═════ RECORDED INFORMATION

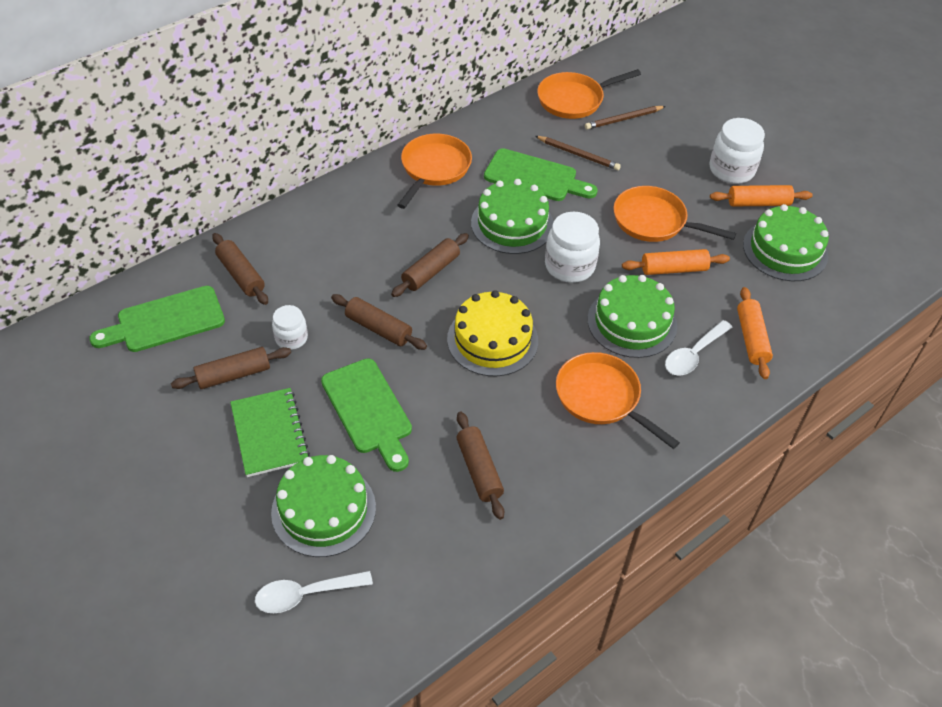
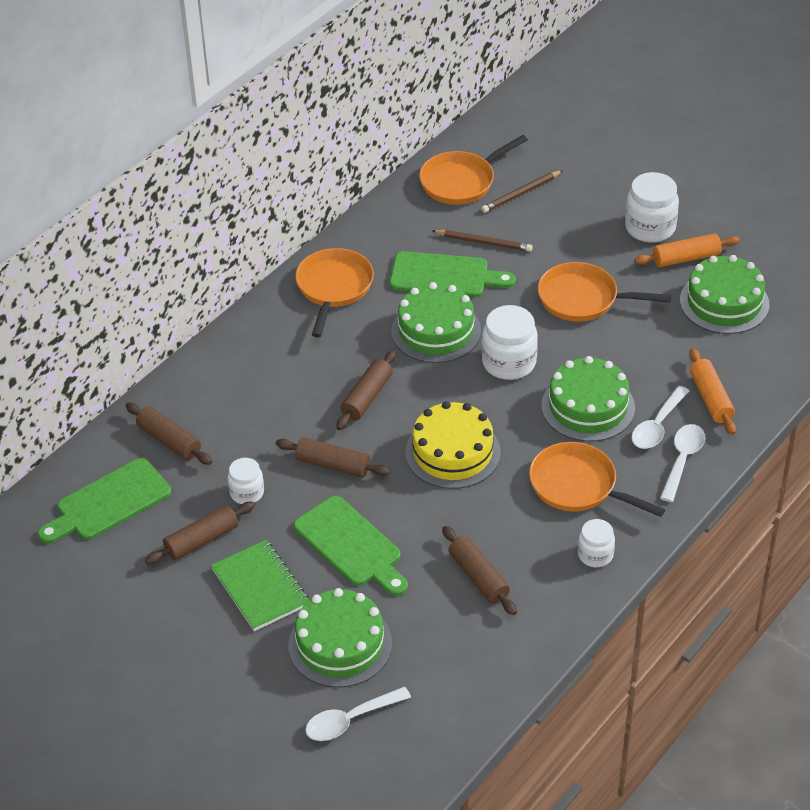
camera: 10 degrees left, 5 degrees down
(599, 472) = (595, 555): none -> white jar
(673, 269) = (616, 344): orange rolling pin -> none
(709, 394) = (682, 460): none -> white spoon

══════════

• GOAL OF THE EXERCISE:
Your copy of the data should match it exactly, apart from the images, which are omitted.

• COMPLETED TASK:
camera: 10 degrees left, 5 degrees down
(599, 472) = (595, 555): none -> white jar
(673, 269) = (616, 344): orange rolling pin -> none
(709, 394) = (682, 460): none -> white spoon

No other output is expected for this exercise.